§ **TO DO**: Output all the data exactly.

§ **Records from a collection**:
-----

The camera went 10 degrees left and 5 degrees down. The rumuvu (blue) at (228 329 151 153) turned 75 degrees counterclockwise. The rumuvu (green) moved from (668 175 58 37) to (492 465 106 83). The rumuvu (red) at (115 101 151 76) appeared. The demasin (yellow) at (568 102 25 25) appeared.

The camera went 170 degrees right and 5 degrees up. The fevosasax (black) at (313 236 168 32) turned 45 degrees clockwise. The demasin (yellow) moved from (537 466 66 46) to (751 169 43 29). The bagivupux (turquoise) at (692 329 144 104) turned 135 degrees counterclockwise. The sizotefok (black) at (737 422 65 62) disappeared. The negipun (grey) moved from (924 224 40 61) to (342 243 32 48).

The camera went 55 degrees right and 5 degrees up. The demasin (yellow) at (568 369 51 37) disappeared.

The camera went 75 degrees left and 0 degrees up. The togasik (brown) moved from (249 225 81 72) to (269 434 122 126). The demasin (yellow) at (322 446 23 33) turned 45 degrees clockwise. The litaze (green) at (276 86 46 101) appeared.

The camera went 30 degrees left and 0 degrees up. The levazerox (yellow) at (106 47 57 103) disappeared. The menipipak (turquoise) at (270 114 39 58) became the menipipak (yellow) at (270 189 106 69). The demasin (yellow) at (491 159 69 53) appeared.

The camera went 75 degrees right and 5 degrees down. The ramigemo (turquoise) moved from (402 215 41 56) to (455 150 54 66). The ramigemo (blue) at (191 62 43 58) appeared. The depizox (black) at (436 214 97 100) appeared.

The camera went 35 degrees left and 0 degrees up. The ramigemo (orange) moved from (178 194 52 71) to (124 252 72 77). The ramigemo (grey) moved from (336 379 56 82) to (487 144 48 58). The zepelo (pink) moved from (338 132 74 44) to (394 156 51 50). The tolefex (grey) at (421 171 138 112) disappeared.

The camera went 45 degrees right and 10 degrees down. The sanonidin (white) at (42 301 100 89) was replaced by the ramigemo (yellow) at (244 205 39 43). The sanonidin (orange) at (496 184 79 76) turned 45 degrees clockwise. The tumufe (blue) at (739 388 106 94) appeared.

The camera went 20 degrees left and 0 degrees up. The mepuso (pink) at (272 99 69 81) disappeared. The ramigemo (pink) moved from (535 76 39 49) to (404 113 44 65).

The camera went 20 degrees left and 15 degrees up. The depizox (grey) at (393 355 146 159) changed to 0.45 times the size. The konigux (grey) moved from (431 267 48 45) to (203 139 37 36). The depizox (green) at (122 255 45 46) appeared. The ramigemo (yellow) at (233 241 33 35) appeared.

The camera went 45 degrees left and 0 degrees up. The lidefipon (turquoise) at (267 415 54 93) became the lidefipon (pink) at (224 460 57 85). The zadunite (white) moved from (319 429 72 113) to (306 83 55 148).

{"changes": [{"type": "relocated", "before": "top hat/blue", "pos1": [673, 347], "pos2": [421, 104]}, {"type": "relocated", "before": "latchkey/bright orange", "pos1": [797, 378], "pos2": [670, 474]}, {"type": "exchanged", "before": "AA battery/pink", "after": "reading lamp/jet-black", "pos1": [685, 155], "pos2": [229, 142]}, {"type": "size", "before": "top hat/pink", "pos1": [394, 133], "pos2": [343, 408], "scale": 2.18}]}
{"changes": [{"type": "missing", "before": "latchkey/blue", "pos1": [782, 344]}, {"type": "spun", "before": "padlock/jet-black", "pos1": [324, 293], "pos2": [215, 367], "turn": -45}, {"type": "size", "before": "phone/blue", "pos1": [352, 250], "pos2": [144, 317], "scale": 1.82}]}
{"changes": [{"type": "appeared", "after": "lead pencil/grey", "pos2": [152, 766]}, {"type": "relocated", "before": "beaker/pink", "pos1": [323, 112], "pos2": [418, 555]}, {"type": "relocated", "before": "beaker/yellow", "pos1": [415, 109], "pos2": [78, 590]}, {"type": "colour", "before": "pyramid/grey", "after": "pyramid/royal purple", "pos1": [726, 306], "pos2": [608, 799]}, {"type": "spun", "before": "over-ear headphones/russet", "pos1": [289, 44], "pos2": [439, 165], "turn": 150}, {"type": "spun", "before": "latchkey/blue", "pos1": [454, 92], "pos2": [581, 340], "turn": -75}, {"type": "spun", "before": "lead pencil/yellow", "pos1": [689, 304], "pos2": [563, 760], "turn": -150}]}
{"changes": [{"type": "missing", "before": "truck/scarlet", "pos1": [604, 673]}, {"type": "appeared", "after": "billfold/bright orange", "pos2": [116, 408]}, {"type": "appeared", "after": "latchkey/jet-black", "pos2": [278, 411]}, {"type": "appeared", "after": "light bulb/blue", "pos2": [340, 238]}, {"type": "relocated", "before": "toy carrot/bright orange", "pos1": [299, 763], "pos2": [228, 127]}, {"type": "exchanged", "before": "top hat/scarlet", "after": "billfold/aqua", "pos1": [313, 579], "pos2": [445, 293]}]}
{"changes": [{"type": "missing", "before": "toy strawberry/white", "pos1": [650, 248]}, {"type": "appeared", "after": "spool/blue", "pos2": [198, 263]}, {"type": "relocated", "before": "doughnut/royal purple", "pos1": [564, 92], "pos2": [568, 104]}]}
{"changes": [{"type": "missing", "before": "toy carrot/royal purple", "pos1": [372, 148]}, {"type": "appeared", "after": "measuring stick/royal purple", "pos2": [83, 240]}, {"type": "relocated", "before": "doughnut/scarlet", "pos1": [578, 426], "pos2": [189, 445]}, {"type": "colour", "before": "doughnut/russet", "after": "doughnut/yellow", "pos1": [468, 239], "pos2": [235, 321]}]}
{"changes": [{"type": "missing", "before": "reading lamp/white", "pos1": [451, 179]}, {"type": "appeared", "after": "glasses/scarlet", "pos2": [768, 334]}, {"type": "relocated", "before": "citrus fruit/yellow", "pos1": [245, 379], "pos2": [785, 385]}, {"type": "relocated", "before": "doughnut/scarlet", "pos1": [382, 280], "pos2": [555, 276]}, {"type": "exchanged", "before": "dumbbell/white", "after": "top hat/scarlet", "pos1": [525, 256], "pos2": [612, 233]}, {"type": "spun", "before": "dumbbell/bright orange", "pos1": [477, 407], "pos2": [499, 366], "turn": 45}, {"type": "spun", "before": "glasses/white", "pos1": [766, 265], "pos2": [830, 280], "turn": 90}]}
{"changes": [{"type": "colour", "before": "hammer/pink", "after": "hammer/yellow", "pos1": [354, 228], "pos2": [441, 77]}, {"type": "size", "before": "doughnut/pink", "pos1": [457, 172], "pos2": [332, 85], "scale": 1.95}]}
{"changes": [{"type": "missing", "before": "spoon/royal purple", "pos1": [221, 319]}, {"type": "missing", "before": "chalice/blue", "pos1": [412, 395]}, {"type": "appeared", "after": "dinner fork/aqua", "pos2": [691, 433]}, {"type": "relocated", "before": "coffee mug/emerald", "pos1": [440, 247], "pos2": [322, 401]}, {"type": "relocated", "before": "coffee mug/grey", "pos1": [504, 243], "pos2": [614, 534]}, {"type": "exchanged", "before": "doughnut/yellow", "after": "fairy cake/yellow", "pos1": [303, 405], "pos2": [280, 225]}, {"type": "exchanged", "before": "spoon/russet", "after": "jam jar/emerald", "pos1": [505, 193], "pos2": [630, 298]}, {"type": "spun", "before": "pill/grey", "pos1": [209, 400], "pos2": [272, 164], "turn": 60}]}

-----

§ **TASK RESPONSE**:
The camera went 10 degrees left and 5 degrees down. The rumuvu (blue) at (228 329 151 153) turned 75 degrees counterclockwise. The rumuvu (green) moved from (668 175 58 37) to (492 465 106 83). The rumuvu (red) at (115 101 151 76) appeared. The demasin (yellow) at (568 102 25 25) appeared.

The camera went 170 degrees right and 5 degrees up. The fevosasax (black) at (313 236 168 32) turned 45 degrees clockwise. The demasin (yellow) moved from (537 466 66 46) to (751 169 43 29). The bagivupux (turquoise) at (692 329 144 104) turned 135 degrees counterclockwise. The sizotefok (black) at (737 422 65 62) disappeared. The negipun (grey) moved from (924 224 40 61) to (342 243 32 48).

The camera went 55 degrees right and 5 degrees up. The demasin (yellow) at (568 369 51 37) disappeared.

The camera went 75 degrees left and 0 degrees up. The togasik (brown) moved from (249 225 81 72) to (269 434 122 126). The demasin (yellow) at (322 446 23 33) turned 45 degrees clockwise. The litaze (green) at (276 86 46 101) appeared.

The camera went 30 degrees left and 0 degrees up. The levazerox (yellow) at (106 47 57 103) disappeared. The menipipak (turquoise) at (270 114 39 58) became the menipipak (yellow) at (270 189 106 69). The demasin (yellow) at (491 159 69 53) appeared.

The camera went 75 degrees right and 5 degrees down. The ramigemo (turquoise) moved from (402 215 41 56) to (455 150 54 66). The ramigemo (blue) at (191 62 43 58) appeared. The depizox (black) at (436 214 97 100) appeared.

The camera went 35 degrees left and 0 degrees up. The ramigemo (orange) moved from (178 194 52 71) to (124 252 72 77). The ramigemo (grey) moved from (336 379 56 82) to (487 144 48 58). The zepelo (pink) moved from (338 132 74 44) to (394 156 51 50). The tolefex (grey) at (421 171 138 112) disappeared.

The camera went 45 degrees right and 10 degrees down. The sanonidin (white) at (42 301 100 89) was replaced by the ramigemo (yellow) at (244 205 39 43). The sanonidin (orange) at (496 184 79 76) turned 45 degrees clockwise. The tumufe (blue) at (739 388 106 94) appeared.

The camera went 20 degrees left and 0 degrees up. The mepuso (pink) at (272 99 69 81) disappeared. The ramigemo (pink) moved from (535 76 39 49) to (404 113 44 65).

The camera went 20 degrees left and 15 degrees up. The depizox (grey) at (393 355 146 159) changed to 0.45 times the size. The konigux (grey) moved from (431 267 48 45) to (203 139 37 36). The depizox (green) at (122 255 45 46) appeared. The ramigemo (yellow) at (233 241 33 35) appeared.

The camera went 45 degrees left and 0 degrees up. The lidefipon (turquoise) at (267 415 54 93) became the lidefipon (pink) at (224 460 57 85). The zadunite (white) moved from (319 429 72 113) to (306 83 55 148).

{"changes": [{"type": "relocated", "before": "top hat/blue", "pos1": [673, 347], "pos2": [421, 104]}, {"type": "relocated", "before": "latchkey/bright orange", "pos1": [797, 378], "pos2": [670, 474]}, {"type": "exchanged", "before": "AA battery/pink", "after": "reading lamp/jet-black", "pos1": [685, 155], "pos2": [229, 142]}, {"type": "size", "before": "top hat/pink", "pos1": [394, 133], "pos2": [343, 408], "scale": 2.18}]}
{"changes": [{"type": "missing", "before": "latchkey/blue", "pos1": [782, 344]}, {"type": "spun", "before": "padlock/jet-black", "pos1": [324, 293], "pos2": [215, 367], "turn": -45}, {"type": "size", "before": "phone/blue", "pos1": [352, 250], "pos2": [144, 317], "scale": 1.82}]}
{"changes": [{"type": "appeared", "after": "lead pencil/grey", "pos2": [152, 766]}, {"type": "relocated", "before": "beaker/pink", "pos1": [323, 112], "pos2": [418, 555]}, {"type": "relocated", "before": "beaker/yellow", "pos1": [415, 109], "pos2": [78, 590]}, {"type": "colour", "before": "pyramid/grey", "after": "pyramid/royal purple", "pos1": [726, 306], "pos2": [608, 799]}, {"type": "spun", "before": "over-ear headphones/russet", "pos1": [289, 44], "pos2": [439, 165], "turn": 150}, {"type": "spun", "before": "latchkey/blue", "pos1": [454, 92], "pos2": [581, 340], "turn": -75}, {"type": "spun", "before": "lead pencil/yellow", "pos1": [689, 304], "pos2": [563, 760], "turn": -150}]}
{"changes": [{"type": "missing", "before": "truck/scarlet", "pos1": [604, 673]}, {"type": "appeared", "after": "billfold/bright orange", "pos2": [116, 408]}, {"type": "appeared", "after": "latchkey/jet-black", "pos2": [278, 411]}, {"type": "appeared", "after": "light bulb/blue", "pos2": [340, 238]}, {"type": "relocated", "before": "toy carrot/bright orange", "pos1": [299, 763], "pos2": [228, 127]}, {"type": "exchanged", "before": "top hat/scarlet", "after": "billfold/aqua", "pos1": [313, 579], "pos2": [445, 293]}]}
{"changes": [{"type": "missing", "before": "toy strawberry/white", "pos1": [650, 248]}, {"type": "appeared", "after": "spool/blue", "pos2": [198, 263]}, {"type": "relocated", "before": "doughnut/royal purple", "pos1": [564, 92], "pos2": [568, 104]}]}
{"changes": [{"type": "missing", "before": "toy carrot/royal purple", "pos1": [372, 148]}, {"type": "appeared", "after": "measuring stick/royal purple", "pos2": [83, 240]}, {"type": "relocated", "before": "doughnut/scarlet", "pos1": [578, 426], "pos2": [189, 445]}, {"type": "colour", "before": "doughnut/russet", "after": "doughnut/yellow", "pos1": [468, 239], "pos2": [235, 321]}]}
{"changes": [{"type": "missing", "before": "reading lamp/white", "pos1": [451, 179]}, {"type": "appeared", "after": "glasses/scarlet", "pos2": [768, 334]}, {"type": "relocated", "before": "citrus fruit/yellow", "pos1": [245, 379], "pos2": [785, 385]}, {"type": "relocated", "before": "doughnut/scarlet", "pos1": [382, 280], "pos2": [555, 276]}, {"type": "exchanged", "before": "dumbbell/white", "after": "top hat/scarlet", "pos1": [525, 256], "pos2": [612, 233]}, {"type": "spun", "before": "dumbbell/bright orange", "pos1": [477, 407], "pos2": [499, 366], "turn": 45}, {"type": "spun", "before": "glasses/white", "pos1": [766, 265], "pos2": [830, 280], "turn": 90}]}
{"changes": [{"type": "colour", "before": "hammer/pink", "after": "hammer/yellow", "pos1": [354, 228], "pos2": [441, 77]}, {"type": "size", "before": "doughnut/pink", "pos1": [457, 172], "pos2": [332, 85], "scale": 1.95}]}
{"changes": [{"type": "missing", "before": "spoon/royal purple", "pos1": [221, 319]}, {"type": "missing", "before": "chalice/blue", "pos1": [412, 395]}, {"type": "appeared", "after": "dinner fork/aqua", "pos2": [691, 433]}, {"type": "relocated", "before": "coffee mug/emerald", "pos1": [440, 247], "pos2": [322, 401]}, {"type": "relocated", "before": "coffee mug/grey", "pos1": [504, 243], "pos2": [614, 534]}, {"type": "exchanged", "before": "doughnut/yellow", "after": "fairy cake/yellow", "pos1": [303, 405], "pos2": [280, 225]}, {"type": "exchanged", "before": "spoon/russet", "after": "jam jar/emerald", "pos1": [505, 193], "pos2": [630, 298]}, {"type": "spun", "before": "pill/grey", "pos1": [209, 400], "pos2": [272, 164], "turn": 60}]}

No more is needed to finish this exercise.